> **Entries taken from a collection**
+===+

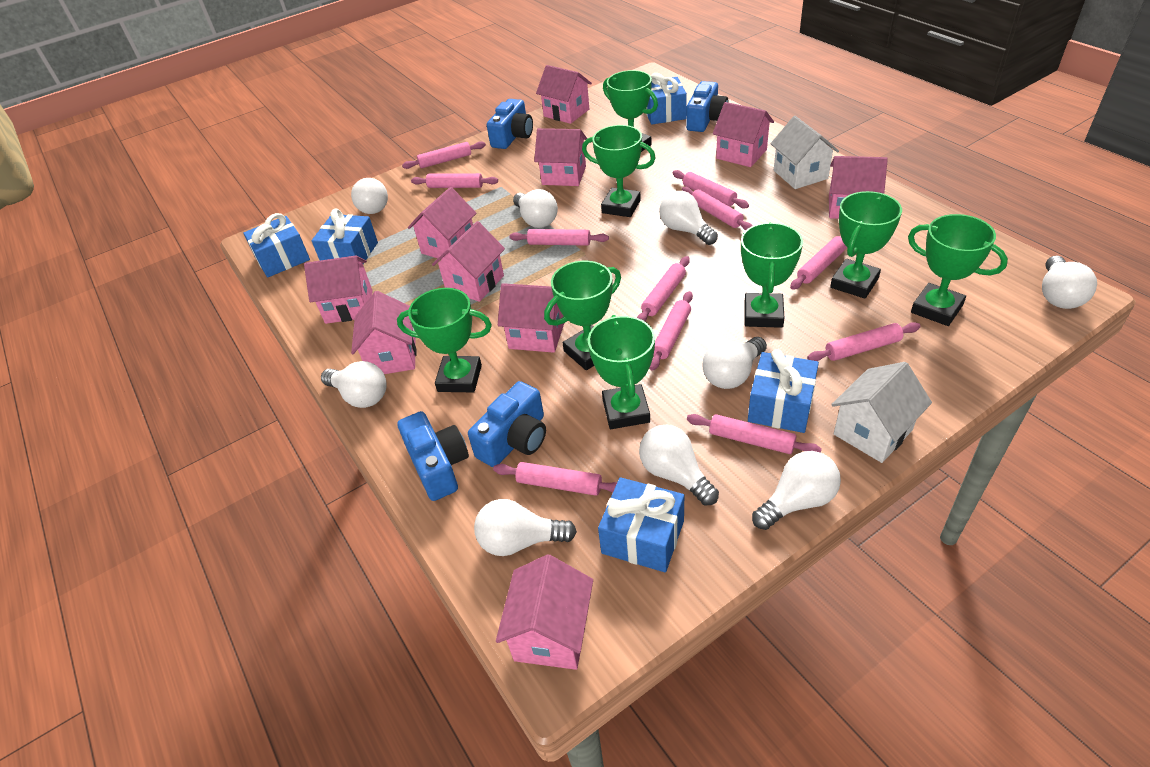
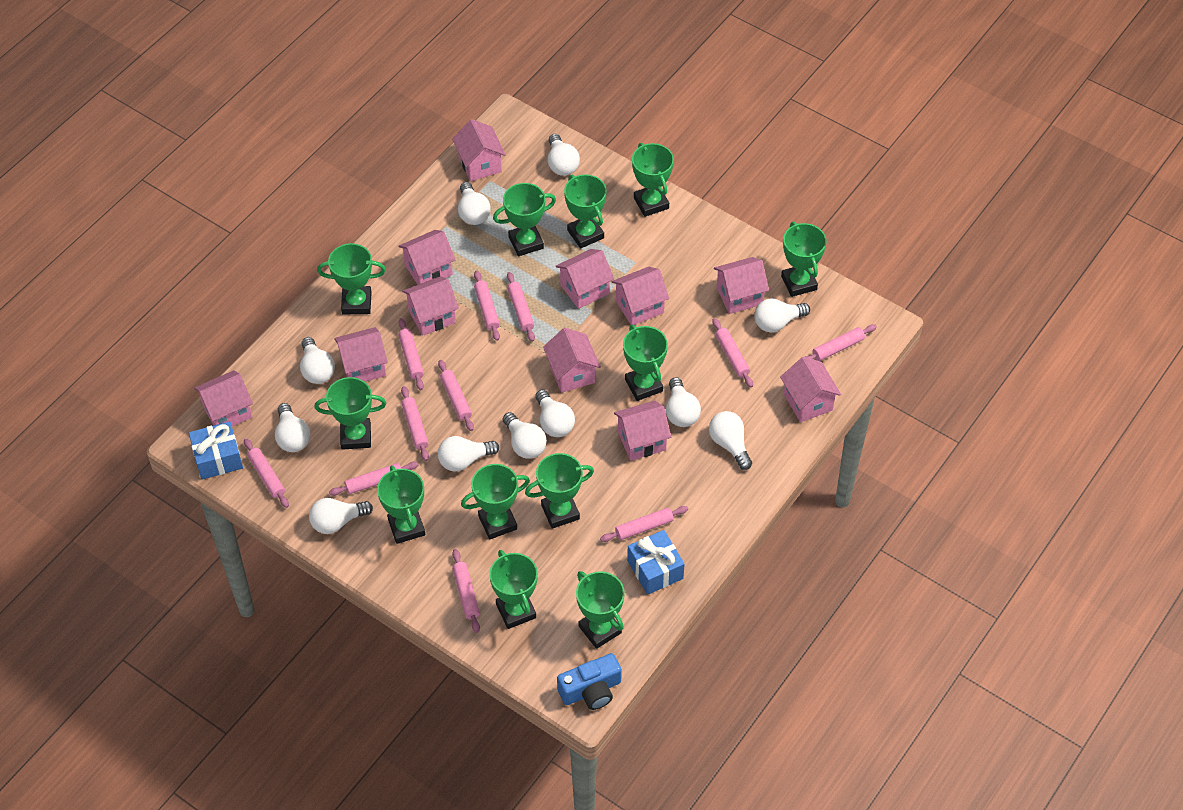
blue camera: 4 -> 1
blue gift: 5 -> 2
green trophy: 8 -> 12
pink house: 10 -> 11
white house: 2 -> 0
white light bulb: 9 -> 11

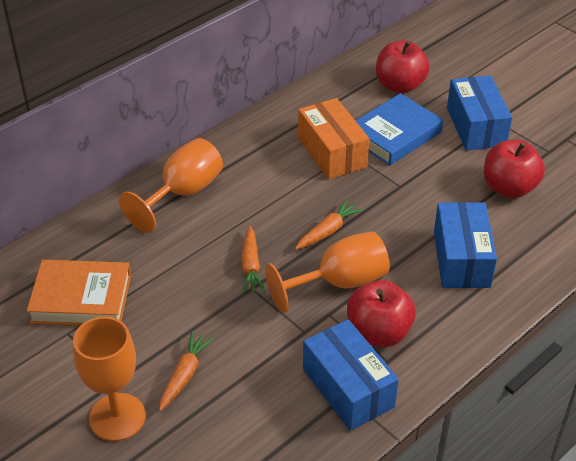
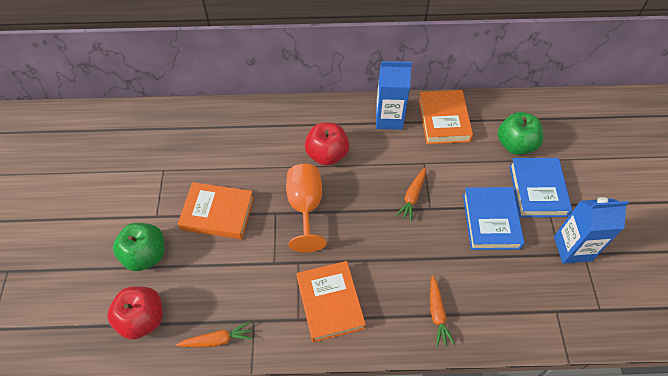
blue book: 1 -> 2
blue box: 3 -> 0
blue carton: 0 -> 2
green apple: 0 -> 2
orange book: 1 -> 3
orange box: 1 -> 0
orange goblet: 3 -> 1
red apple: 3 -> 2

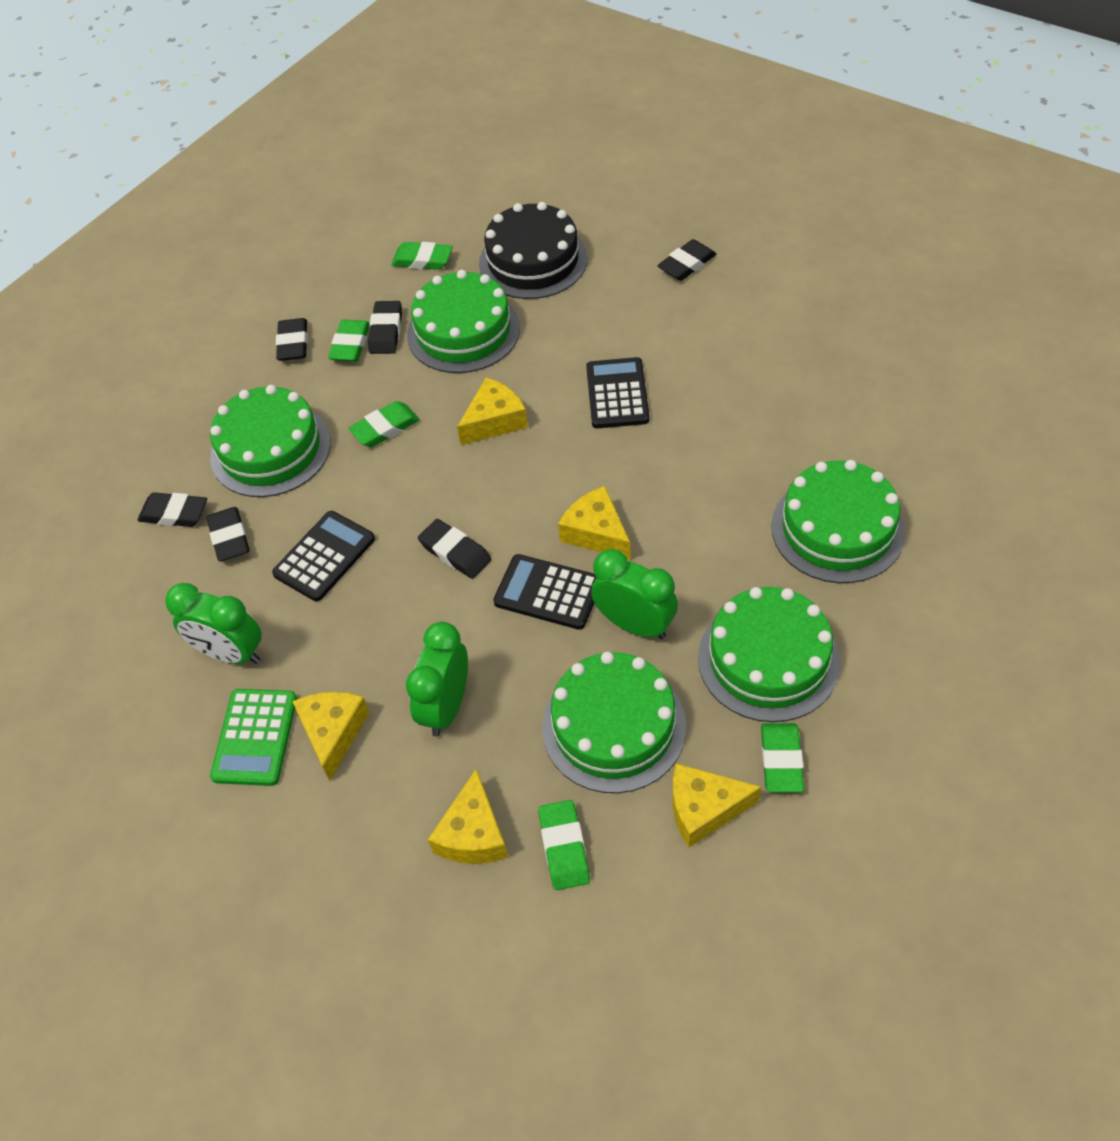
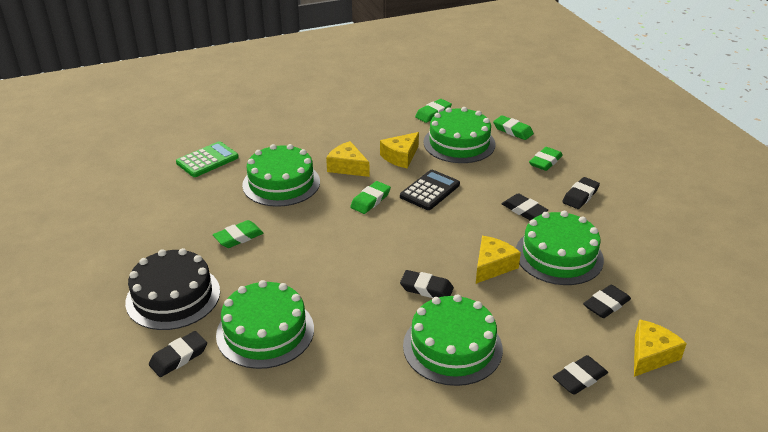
black calculator: 3 -> 1
green clock: 3 -> 0
yellow cheese: 5 -> 4

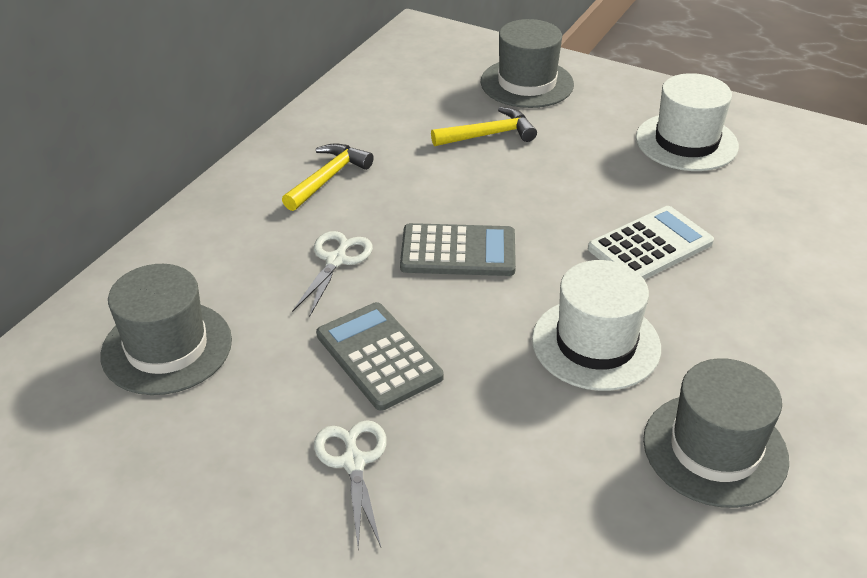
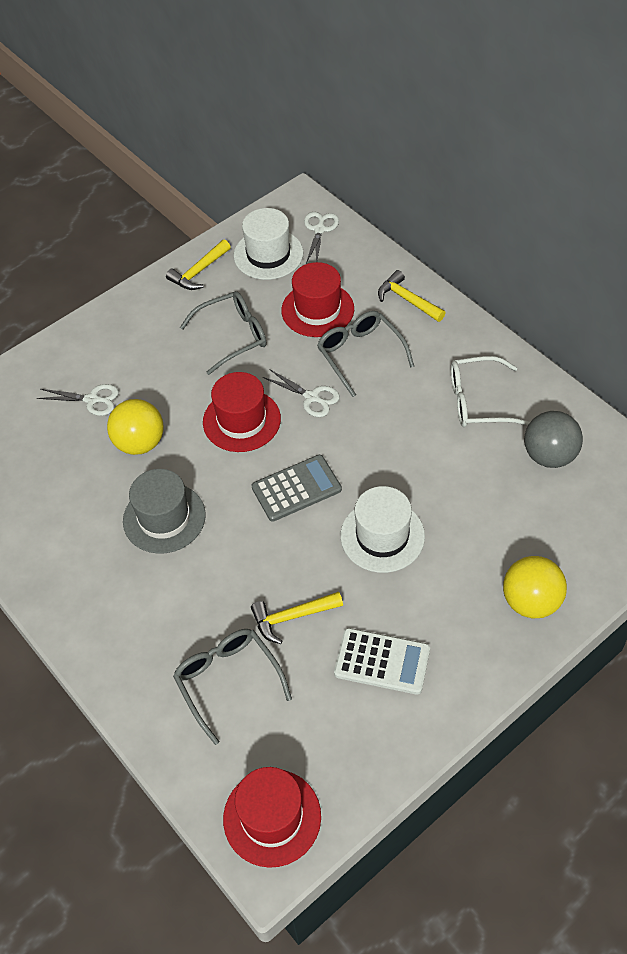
grey ball: 0 -> 1
grey calculator: 2 -> 1
grey glasses: 0 -> 3
grey hat: 3 -> 1
red hat: 0 -> 3
white glasses: 0 -> 1
white scissors: 2 -> 3
yellow ball: 0 -> 2
yellow hammer: 2 -> 3

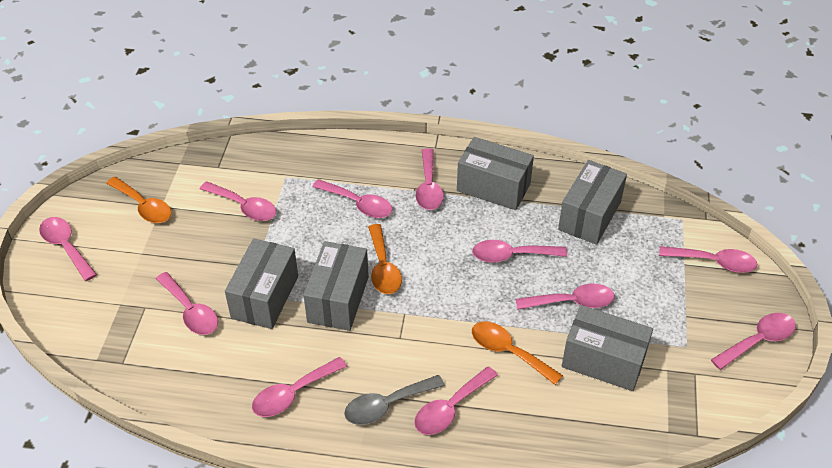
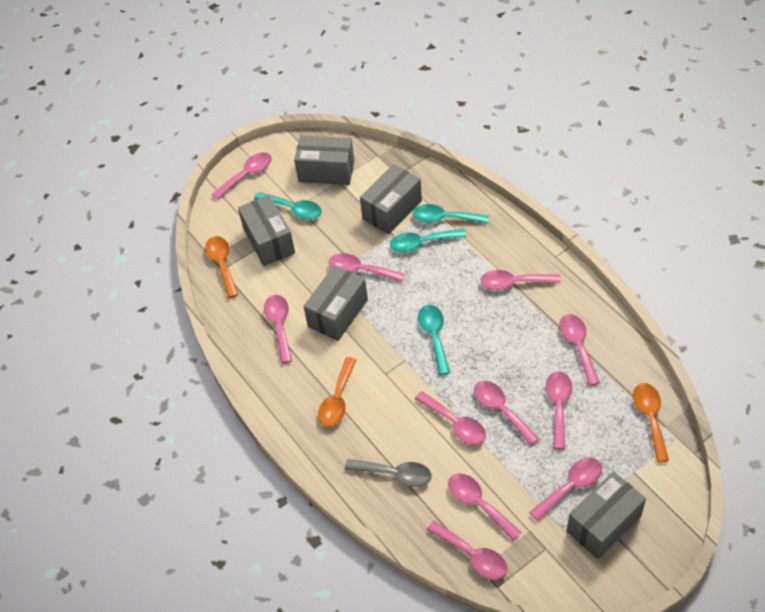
turquoise spoon: 0 -> 4

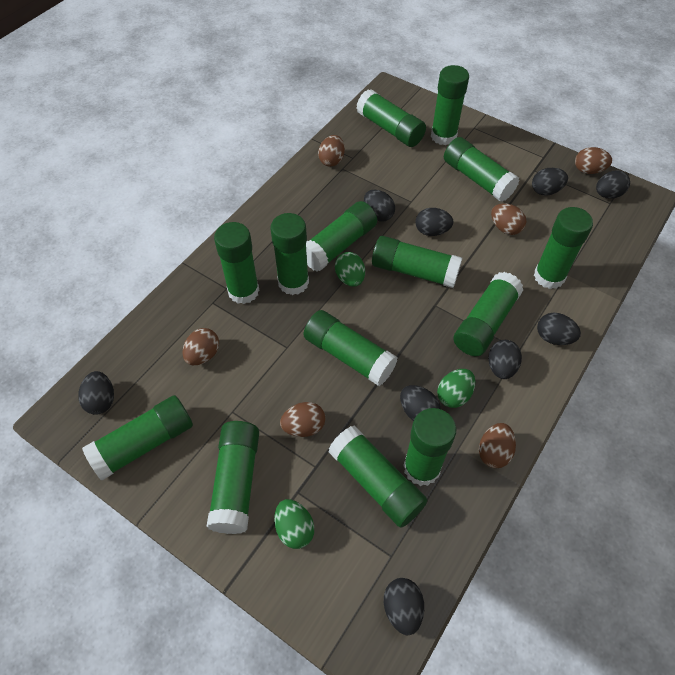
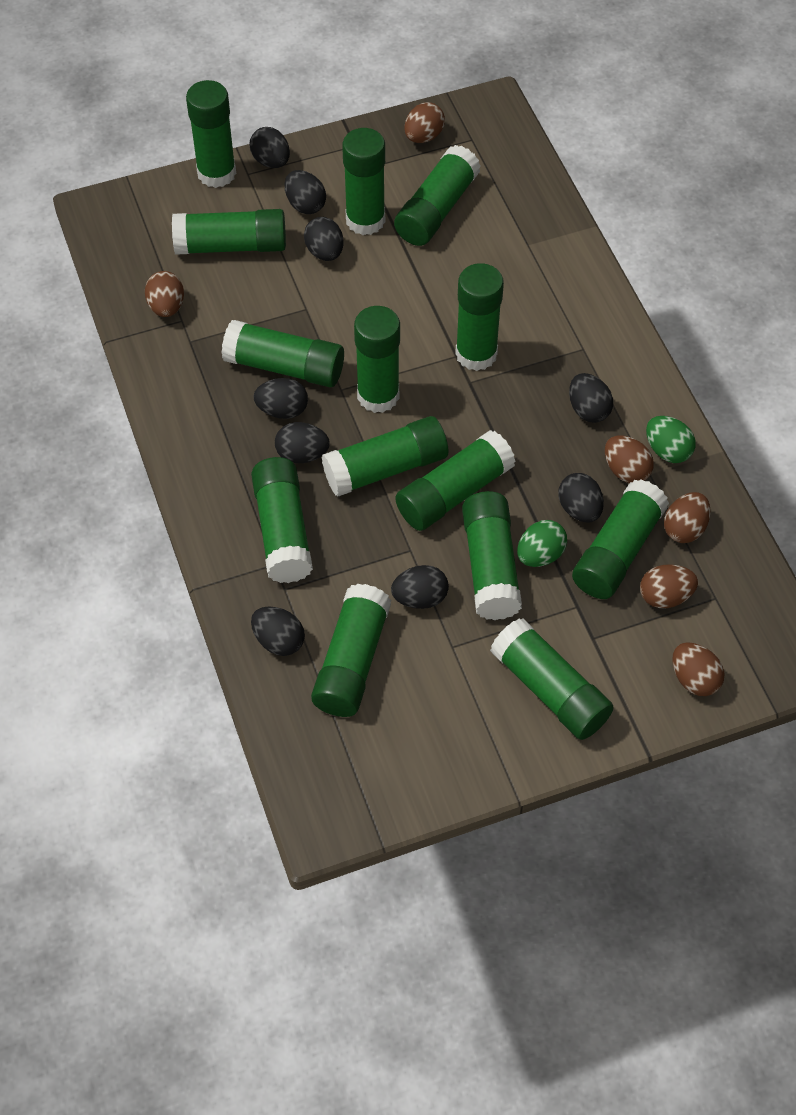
green egg: 3 -> 2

+===+

> **Work required**
Above are records; repeat only the lines from the line with "white house: 2 -> 0" through the line with "red hat: 0 -> 3", and leave pictures out.

> **Response**
white house: 2 -> 0
white light bulb: 9 -> 11

blue book: 1 -> 2
blue box: 3 -> 0
blue carton: 0 -> 2
green apple: 0 -> 2
orange book: 1 -> 3
orange box: 1 -> 0
orange goblet: 3 -> 1
red apple: 3 -> 2

black calculator: 3 -> 1
green clock: 3 -> 0
yellow cheese: 5 -> 4

grey ball: 0 -> 1
grey calculator: 2 -> 1
grey glasses: 0 -> 3
grey hat: 3 -> 1
red hat: 0 -> 3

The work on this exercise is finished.